§ DATA:

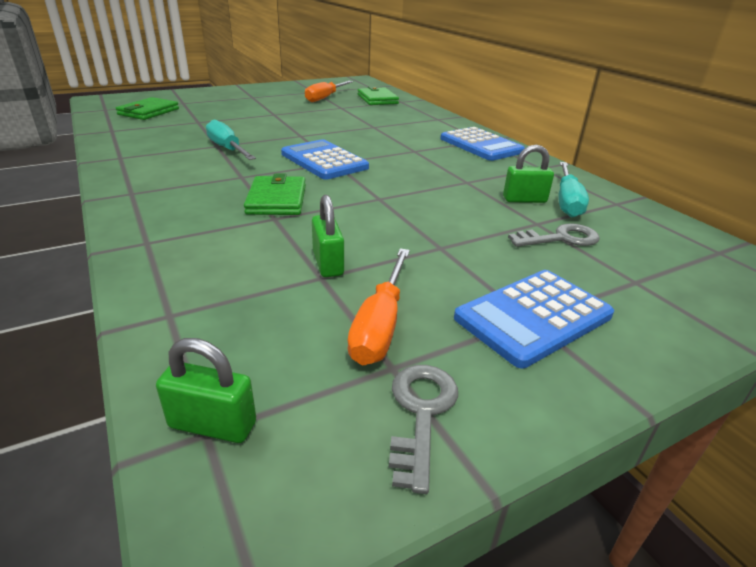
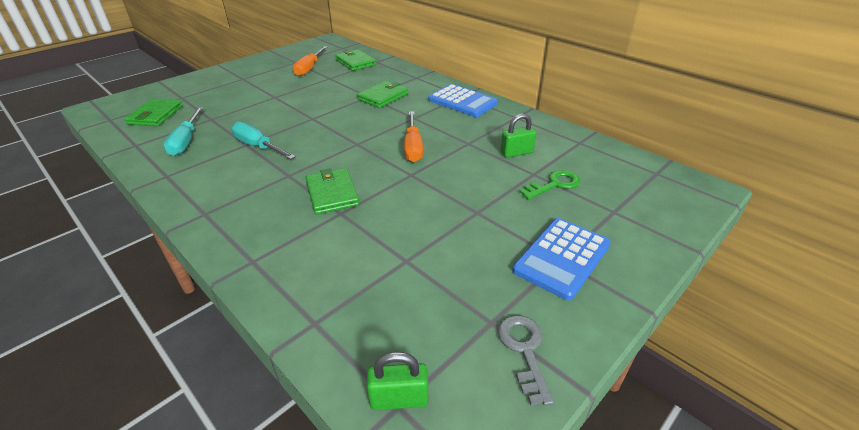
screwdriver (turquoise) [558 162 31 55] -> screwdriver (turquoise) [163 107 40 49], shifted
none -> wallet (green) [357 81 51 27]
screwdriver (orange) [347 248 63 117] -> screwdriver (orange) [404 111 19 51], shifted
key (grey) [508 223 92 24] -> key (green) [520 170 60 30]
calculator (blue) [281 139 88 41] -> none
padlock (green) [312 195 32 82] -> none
---
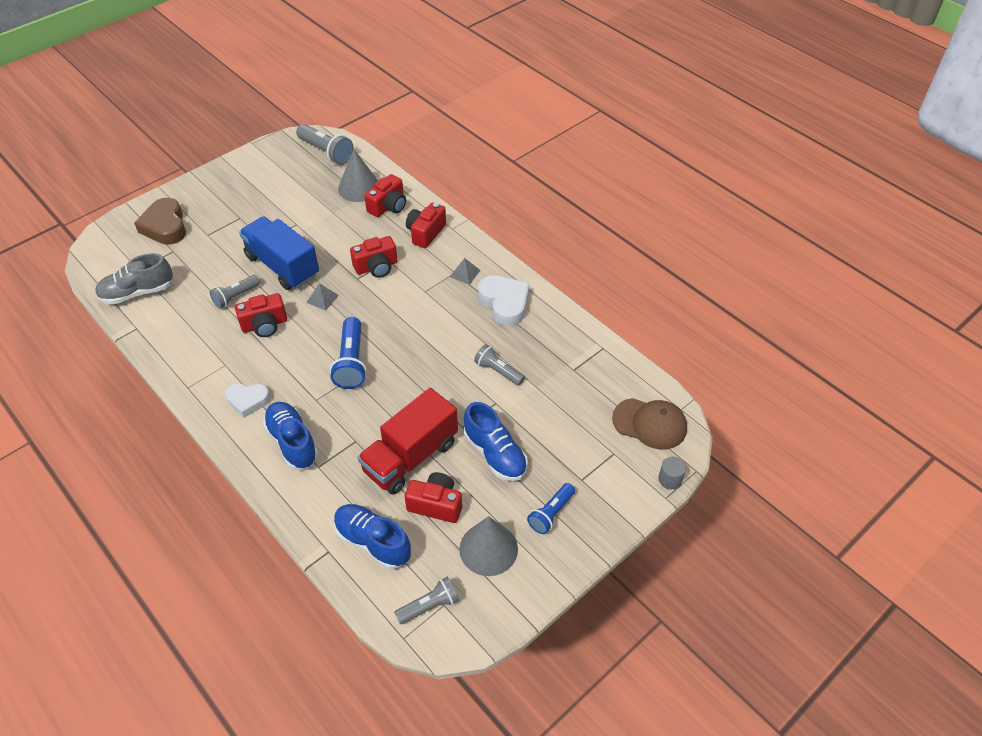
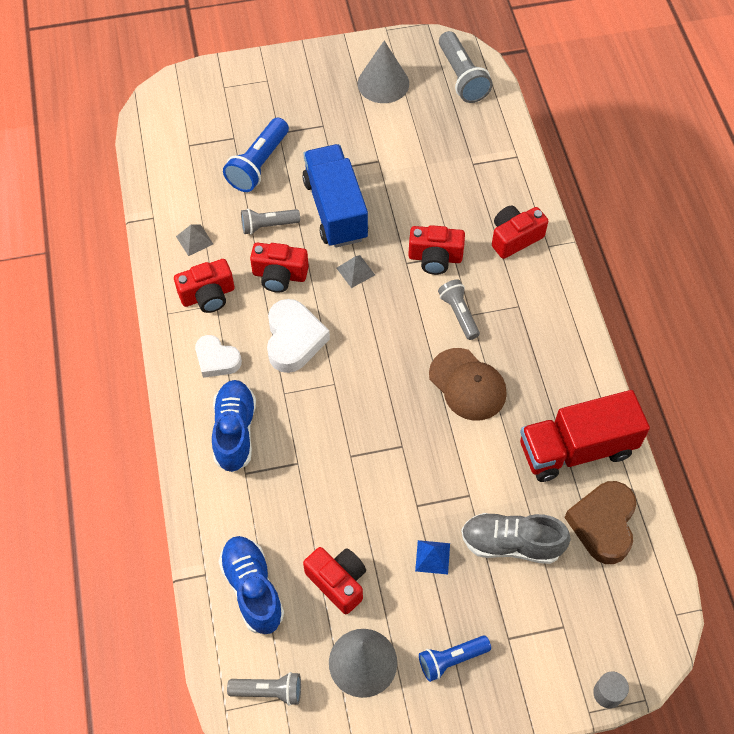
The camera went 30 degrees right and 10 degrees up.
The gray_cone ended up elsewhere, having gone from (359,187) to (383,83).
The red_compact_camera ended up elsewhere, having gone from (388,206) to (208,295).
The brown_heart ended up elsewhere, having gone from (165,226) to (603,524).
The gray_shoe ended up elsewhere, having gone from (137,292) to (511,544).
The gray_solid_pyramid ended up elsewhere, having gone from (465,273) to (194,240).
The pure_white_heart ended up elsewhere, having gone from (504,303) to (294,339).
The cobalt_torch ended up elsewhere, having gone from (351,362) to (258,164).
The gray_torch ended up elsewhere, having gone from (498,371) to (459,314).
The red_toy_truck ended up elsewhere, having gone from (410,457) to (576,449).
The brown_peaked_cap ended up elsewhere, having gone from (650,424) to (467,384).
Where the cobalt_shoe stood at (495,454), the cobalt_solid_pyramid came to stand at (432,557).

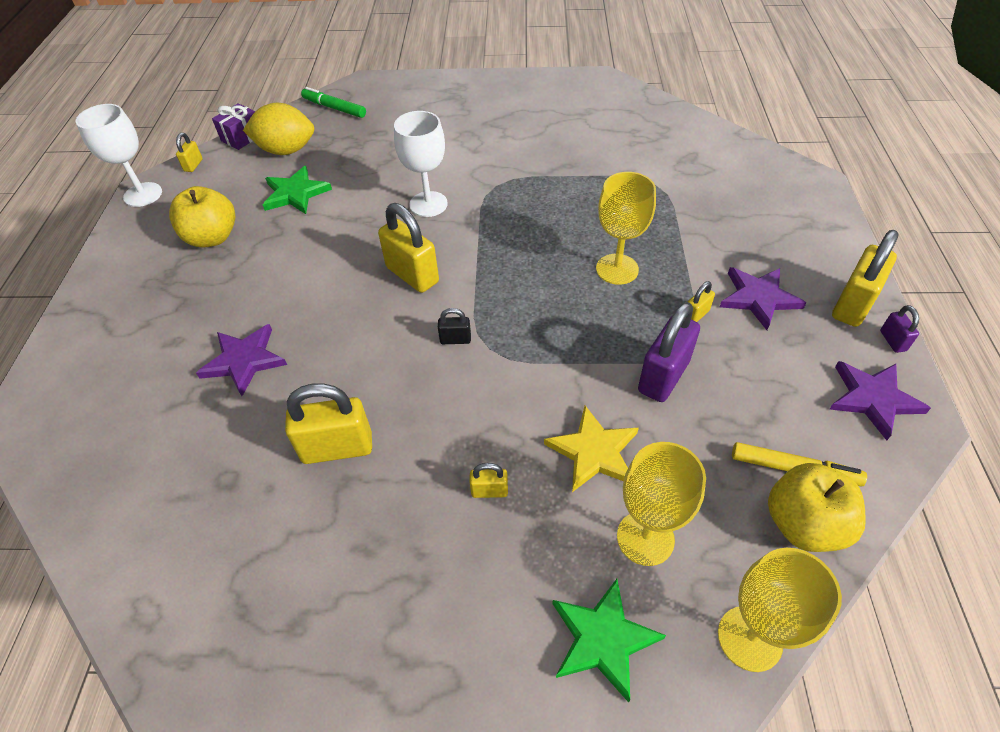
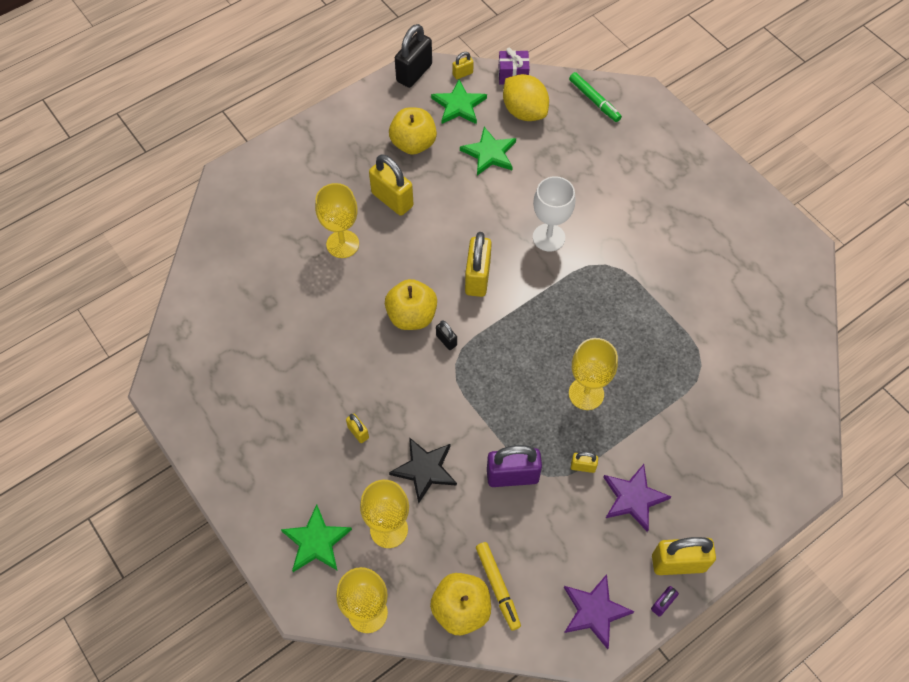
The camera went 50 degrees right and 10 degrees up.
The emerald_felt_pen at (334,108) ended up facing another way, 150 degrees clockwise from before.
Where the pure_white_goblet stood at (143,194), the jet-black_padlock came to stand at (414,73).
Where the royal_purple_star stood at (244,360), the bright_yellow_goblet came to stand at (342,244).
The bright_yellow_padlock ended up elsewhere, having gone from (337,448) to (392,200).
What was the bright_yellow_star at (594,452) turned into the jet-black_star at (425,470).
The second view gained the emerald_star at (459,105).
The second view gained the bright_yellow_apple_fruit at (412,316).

§ WORK TASK:
Look above for the line with "The gray_cone ended" and the line with "The pure_white_heart ended". Write out those two lines and all the lines between them, exactly, and no others.

§ SOLUTION FOR THIS EXERCISE:
The gray_cone ended up elsewhere, having gone from (359,187) to (383,83).
The red_compact_camera ended up elsewhere, having gone from (388,206) to (208,295).
The brown_heart ended up elsewhere, having gone from (165,226) to (603,524).
The gray_shoe ended up elsewhere, having gone from (137,292) to (511,544).
The gray_solid_pyramid ended up elsewhere, having gone from (465,273) to (194,240).
The pure_white_heart ended up elsewhere, having gone from (504,303) to (294,339).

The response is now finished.